GIVEN RECORDS
+ + + +
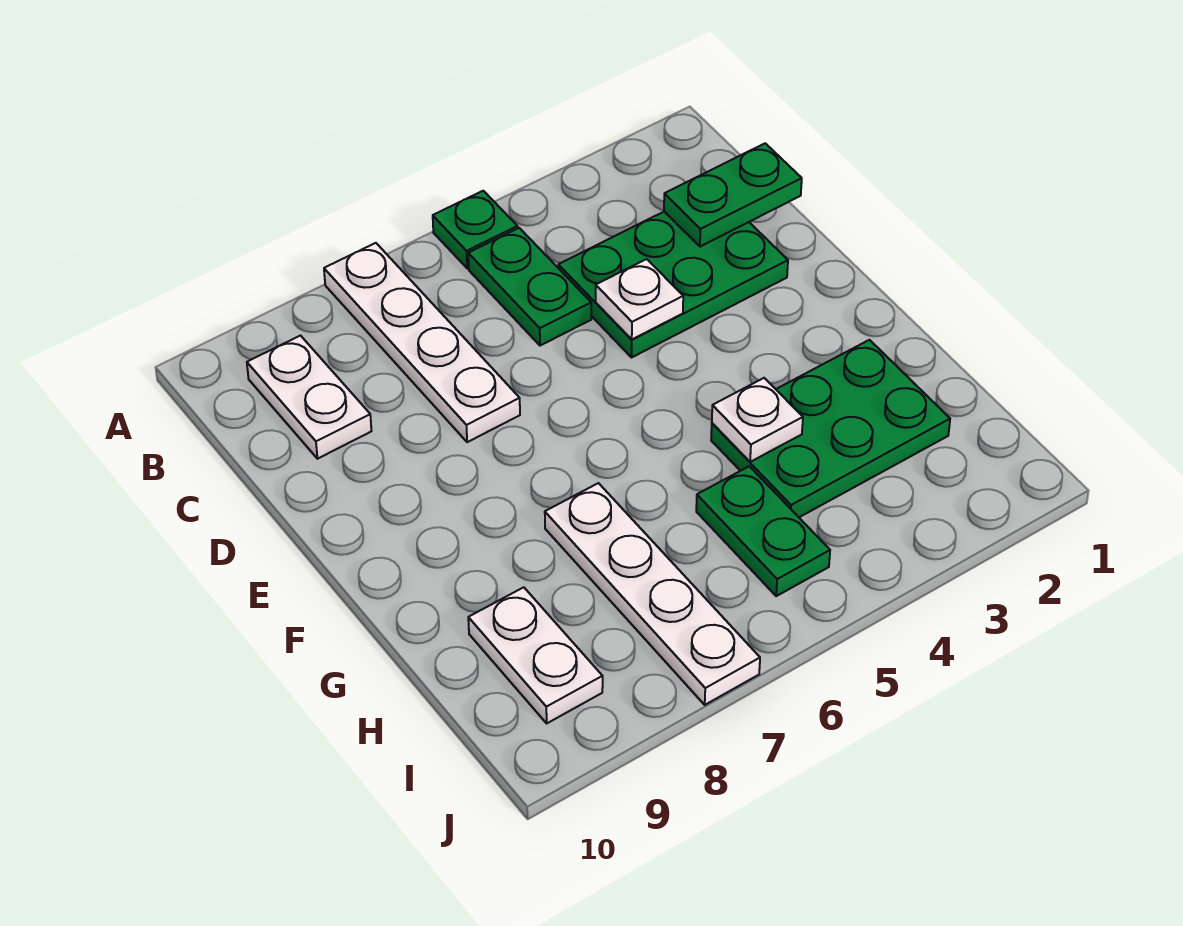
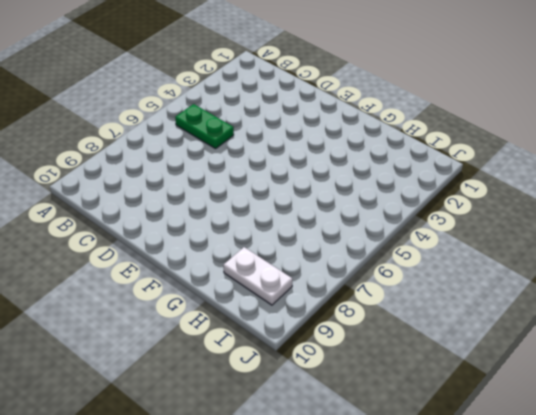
none -> green plate A5 level 1
none -> white plate A7:D7 level 1
none -> white plate B9:C9 level 1

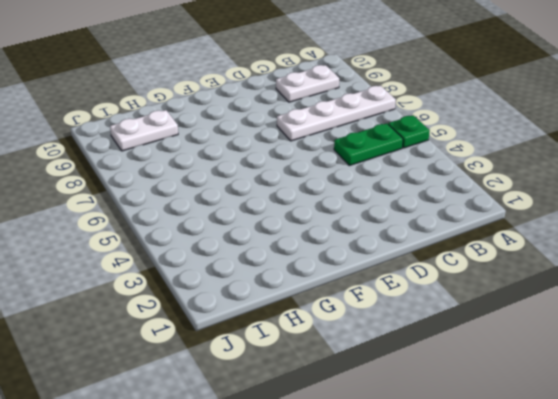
none -> green plate C2:D4 level 1
none -> green plate G2:H4 level 1
none -> white plate G7:J7 level 1

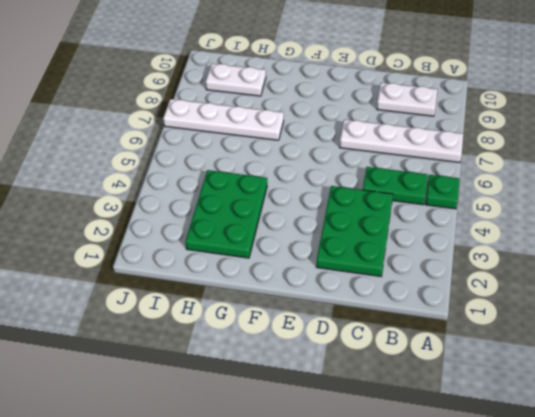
none -> green plate H5:I5 level 1
none -> green plate C1:C2 level 2
none -> white plate D4 level 2

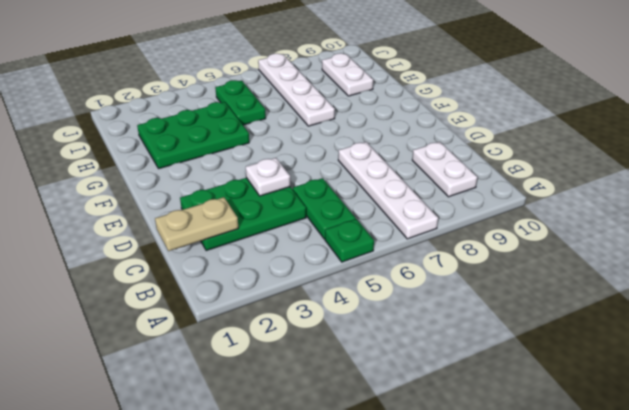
tan plate C1:C2 level 2 -> green plate C1:C2 level 2
none -> white plate G4 level 2

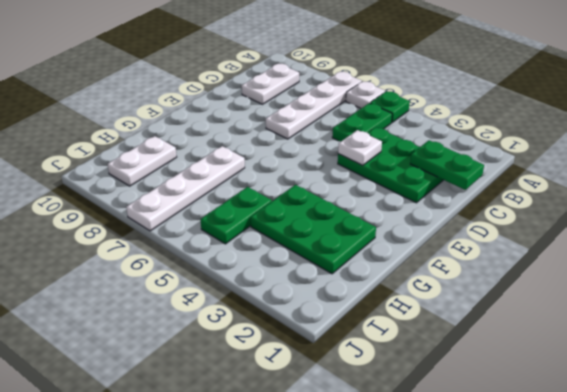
white plate A6 level 1 -> white plate G4 level 2

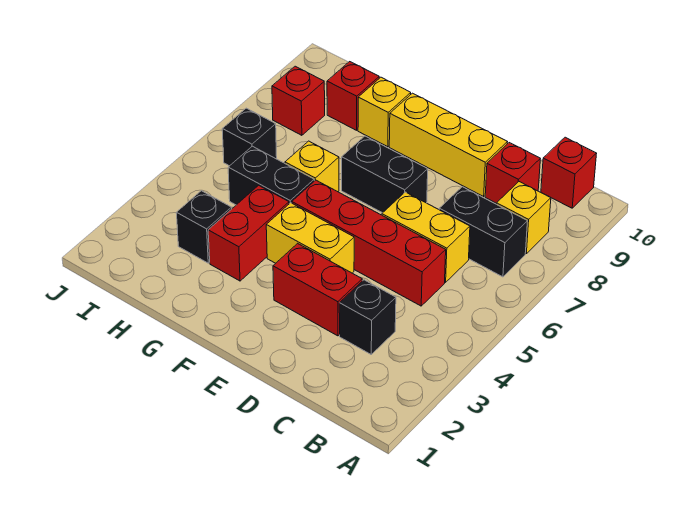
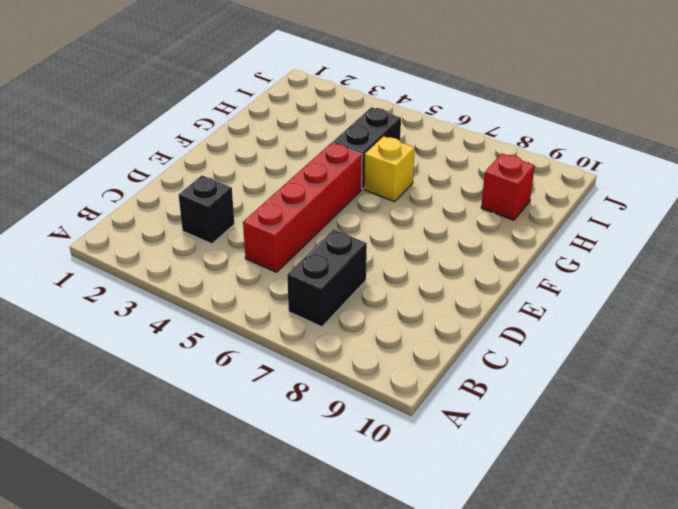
none -> yellow brick B8 level 1
none -> red brick B10 level 1
none -> yellow brick C6:D6 level 1

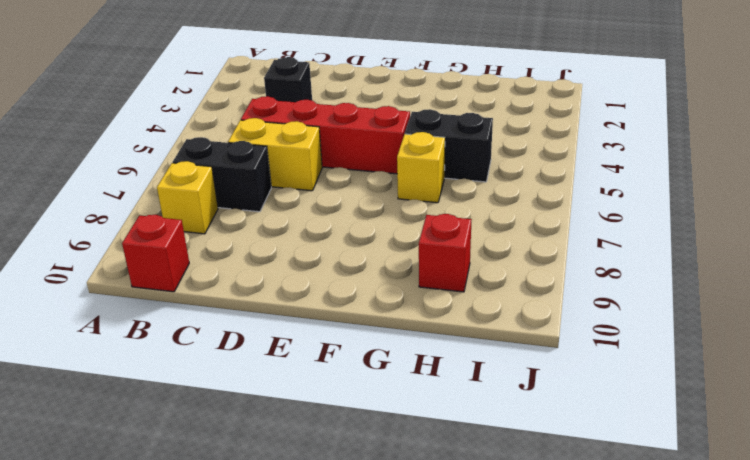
none -> red brick C9 level 1
none -> red brick D3:E3 level 1
none -> yellow brick D9:F9 level 1

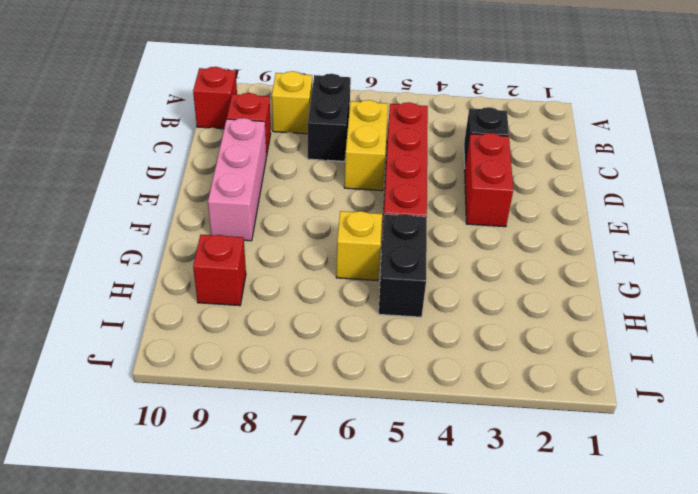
pink brick D9:F9 level 1 -> yellow brick D9:F9 level 1
none -> yellow brick E4:F4 level 1
none -> black brick E7:F7 level 1
none -> red brick G3:G4 level 1

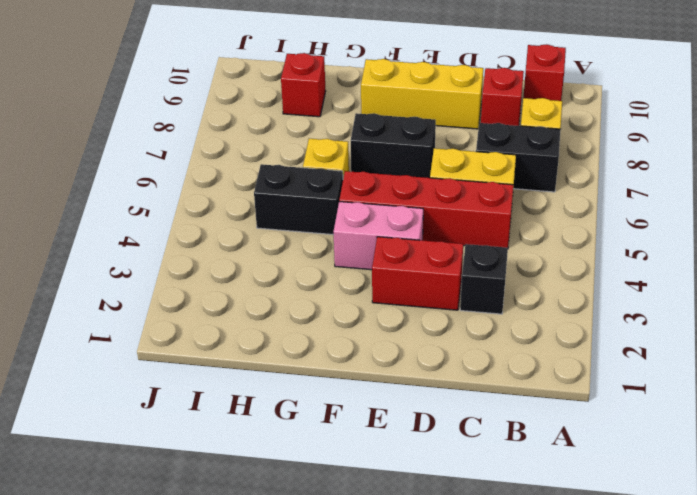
pink brick E4:F4 level 1 -> yellow brick E4:F4 level 1
none -> red brick G3:G4 level 1
none -> yellow brick G9 level 1
none -> black brick H3 level 1

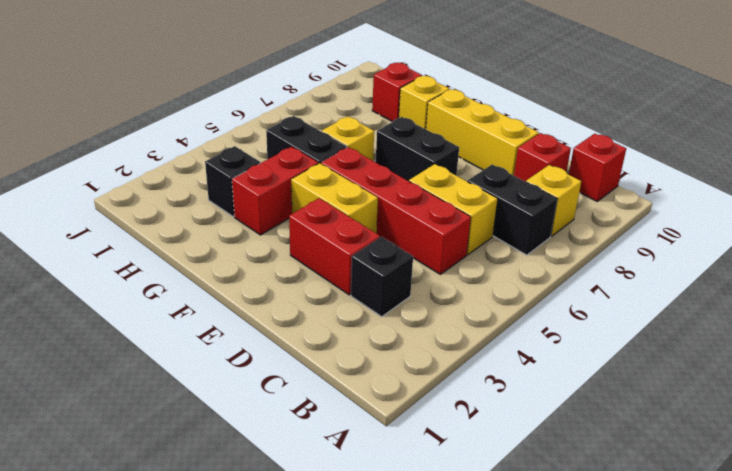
none -> black brick I6 level 1
none -> red brick I8 level 1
+ + + +
EXERCISE OBJECTIVE
The result should be an exact retyped version of all the entries above, containing no pictures.

COMPLETED TASK
none -> green plate A5 level 1
none -> white plate A7:D7 level 1
none -> white plate B9:C9 level 1

none -> green plate C2:D4 level 1
none -> green plate G2:H4 level 1
none -> white plate G7:J7 level 1

none -> green plate H5:I5 level 1
none -> green plate C1:C2 level 2
none -> white plate D4 level 2

tan plate C1:C2 level 2 -> green plate C1:C2 level 2
none -> white plate G4 level 2

white plate A6 level 1 -> white plate G4 level 2

none -> yellow brick B8 level 1
none -> red brick B10 level 1
none -> yellow brick C6:D6 level 1

none -> red brick C9 level 1
none -> red brick D3:E3 level 1
none -> yellow brick D9:F9 level 1

pink brick D9:F9 level 1 -> yellow brick D9:F9 level 1
none -> yellow brick E4:F4 level 1
none -> black brick E7:F7 level 1
none -> red brick G3:G4 level 1

pink brick E4:F4 level 1 -> yellow brick E4:F4 level 1
none -> red brick G3:G4 level 1
none -> yellow brick G9 level 1
none -> black brick H3 level 1

none -> black brick I6 level 1
none -> red brick I8 level 1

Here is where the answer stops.